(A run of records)
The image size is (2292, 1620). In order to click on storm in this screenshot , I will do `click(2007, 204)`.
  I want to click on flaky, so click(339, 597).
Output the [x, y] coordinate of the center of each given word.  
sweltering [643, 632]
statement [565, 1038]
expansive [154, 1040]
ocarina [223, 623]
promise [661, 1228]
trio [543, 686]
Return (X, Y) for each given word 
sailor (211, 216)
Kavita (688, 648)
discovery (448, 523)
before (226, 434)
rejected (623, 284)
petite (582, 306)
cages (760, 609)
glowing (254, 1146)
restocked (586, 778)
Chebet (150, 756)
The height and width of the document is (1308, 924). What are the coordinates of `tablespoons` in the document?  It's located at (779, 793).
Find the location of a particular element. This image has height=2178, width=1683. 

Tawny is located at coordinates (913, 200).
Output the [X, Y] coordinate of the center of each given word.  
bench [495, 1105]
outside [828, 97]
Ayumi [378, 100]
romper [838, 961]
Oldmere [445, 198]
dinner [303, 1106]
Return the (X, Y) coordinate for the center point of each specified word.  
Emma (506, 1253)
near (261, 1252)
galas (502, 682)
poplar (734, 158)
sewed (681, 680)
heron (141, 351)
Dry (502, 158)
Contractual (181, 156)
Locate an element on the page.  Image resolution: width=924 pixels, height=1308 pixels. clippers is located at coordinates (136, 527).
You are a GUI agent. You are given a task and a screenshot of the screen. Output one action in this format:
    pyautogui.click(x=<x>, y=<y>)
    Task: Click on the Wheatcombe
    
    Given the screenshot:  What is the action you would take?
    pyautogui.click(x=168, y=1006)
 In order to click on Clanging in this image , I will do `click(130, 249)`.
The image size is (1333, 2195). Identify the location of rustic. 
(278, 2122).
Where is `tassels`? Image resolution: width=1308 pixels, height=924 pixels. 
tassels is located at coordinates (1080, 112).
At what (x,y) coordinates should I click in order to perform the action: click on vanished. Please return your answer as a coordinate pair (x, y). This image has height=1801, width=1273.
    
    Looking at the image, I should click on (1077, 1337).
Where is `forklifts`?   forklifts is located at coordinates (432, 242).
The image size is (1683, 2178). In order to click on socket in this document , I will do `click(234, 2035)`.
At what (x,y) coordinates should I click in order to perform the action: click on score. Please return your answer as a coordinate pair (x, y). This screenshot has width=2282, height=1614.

Directions:
Copy each of the records above, line for line, with no changes.

The response:
The image size is (2292, 1620). In order to click on storm in this screenshot , I will do `click(2007, 204)`.
  I want to click on flaky, so click(339, 597).
Output the [x, y] coordinate of the center of each given word.  
sweltering [643, 632]
statement [565, 1038]
expansive [154, 1040]
ocarina [223, 623]
promise [661, 1228]
trio [543, 686]
Return (X, Y) for each given word 
sailor (211, 216)
Kavita (688, 648)
discovery (448, 523)
before (226, 434)
rejected (623, 284)
petite (582, 306)
cages (760, 609)
glowing (254, 1146)
restocked (586, 778)
Chebet (150, 756)
The height and width of the document is (1308, 924). What are the coordinates of `tablespoons` in the document?  It's located at (779, 793).
Find the location of a particular element. This image has height=2178, width=1683. 

Tawny is located at coordinates (913, 200).
Output the [X, Y] coordinate of the center of each given word.  
bench [495, 1105]
outside [828, 97]
Ayumi [378, 100]
romper [838, 961]
Oldmere [445, 198]
dinner [303, 1106]
Return the (X, Y) coordinate for the center point of each specified word.  
Emma (506, 1253)
near (261, 1252)
galas (502, 682)
poplar (734, 158)
sewed (681, 680)
heron (141, 351)
Dry (502, 158)
Contractual (181, 156)
Locate an element on the page.  Image resolution: width=924 pixels, height=1308 pixels. clippers is located at coordinates (136, 527).
You are a GUI agent. You are given a task and a screenshot of the screen. Output one action in this format:
    pyautogui.click(x=<x>, y=<y>)
    Task: Click on the Wheatcombe
    
    Given the screenshot:  What is the action you would take?
    pyautogui.click(x=168, y=1006)
 In order to click on Clanging in this image , I will do `click(130, 249)`.
The image size is (1333, 2195). Identify the location of rustic. 
(278, 2122).
Where is `tassels`? Image resolution: width=1308 pixels, height=924 pixels. 
tassels is located at coordinates (1080, 112).
At what (x,y) coordinates should I click in order to perform the action: click on vanished. Please return your answer as a coordinate pair (x, y). This image has height=1801, width=1273.
    
    Looking at the image, I should click on (1077, 1337).
Where is `forklifts`?   forklifts is located at coordinates (432, 242).
The image size is (1683, 2178). In order to click on socket in this document , I will do `click(234, 2035)`.
At what (x,y) coordinates should I click in order to perform the action: click on score. Please return your answer as a coordinate pair (x, y). This screenshot has width=2282, height=1614.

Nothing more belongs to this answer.